Segment Open
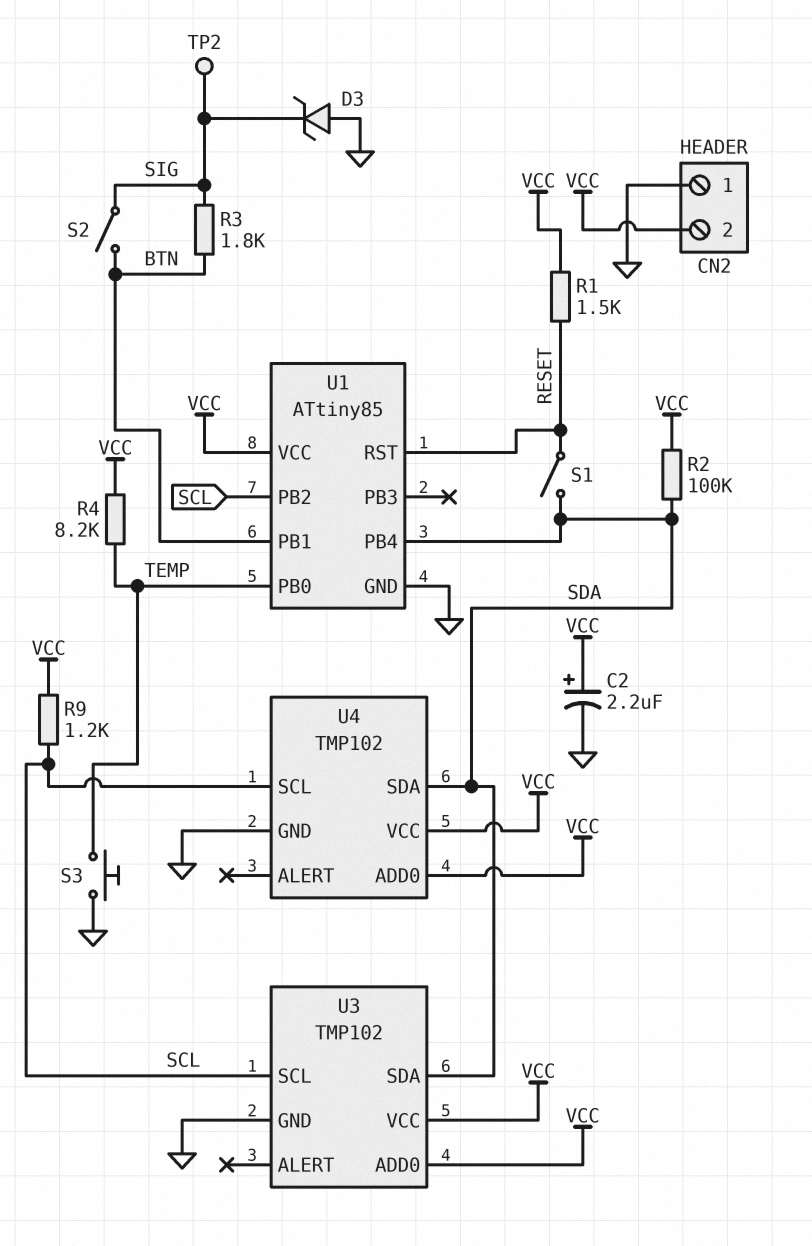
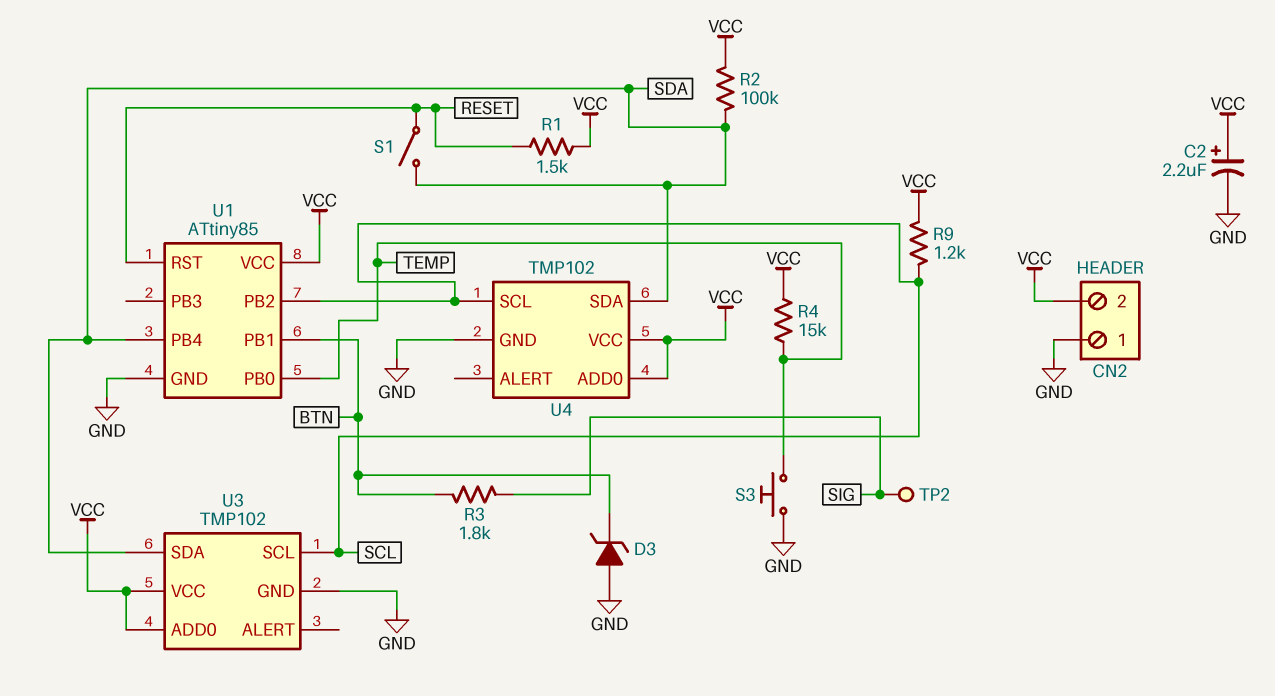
D3: zener (A GND, K SIG) -> zener (A GND, K BTN)
R4: 8.2k (TEMP, VCC) -> 15k (TEMP, VCC)
S2: switch (BTN, SIG) -> none

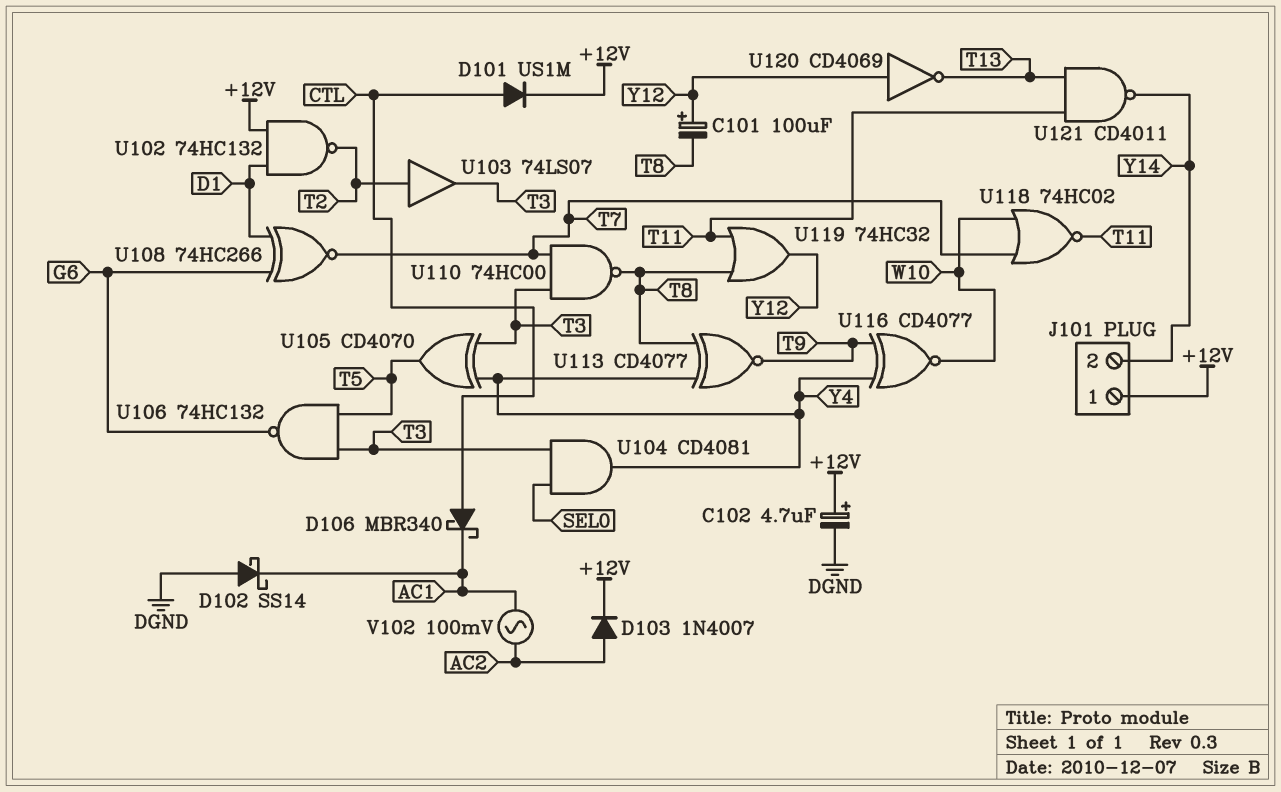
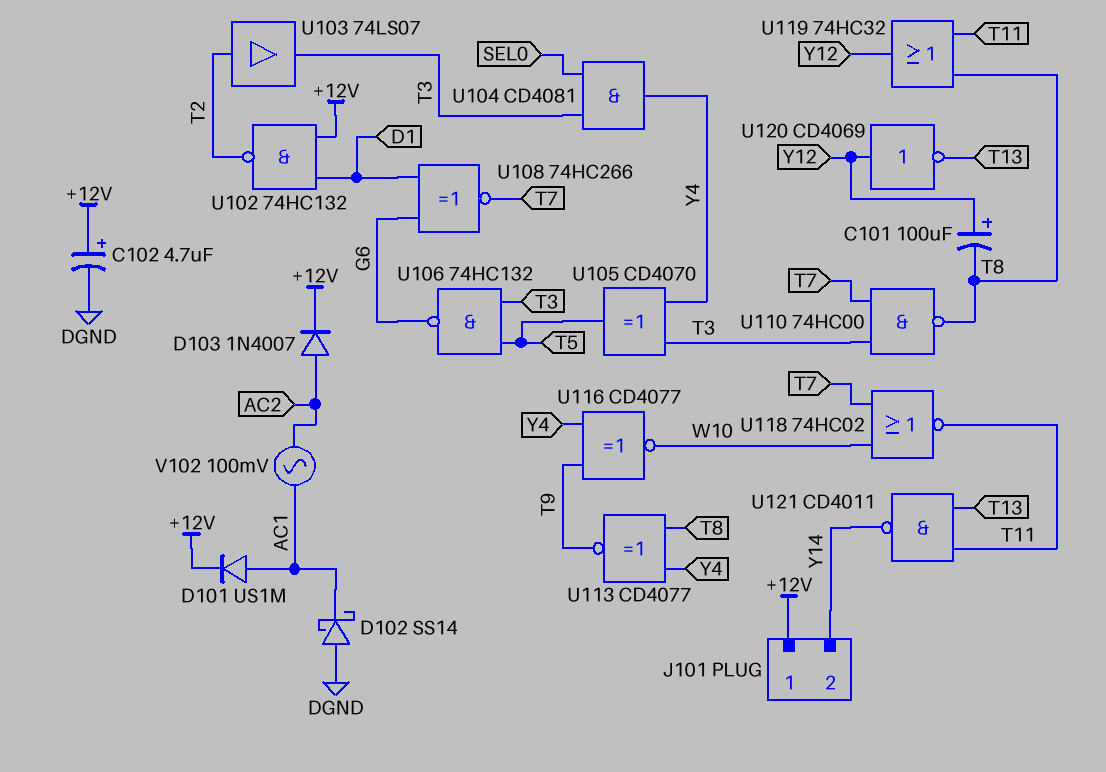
D101: diode US1M (A CTL, K +12V) -> diode US1M (A AC1, K +12V)
D106: schottky MBR340 (A CTL, K AC1) -> none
Segment Closed
* Task to complete
What I need is every record written out exactly, minus the pictures.

* Solved exercise
D3: zener (A GND, K SIG) -> zener (A GND, K BTN)
R4: 8.2k (TEMP, VCC) -> 15k (TEMP, VCC)
S2: switch (BTN, SIG) -> none

D101: diode US1M (A CTL, K +12V) -> diode US1M (A AC1, K +12V)
D106: schottky MBR340 (A CTL, K AC1) -> none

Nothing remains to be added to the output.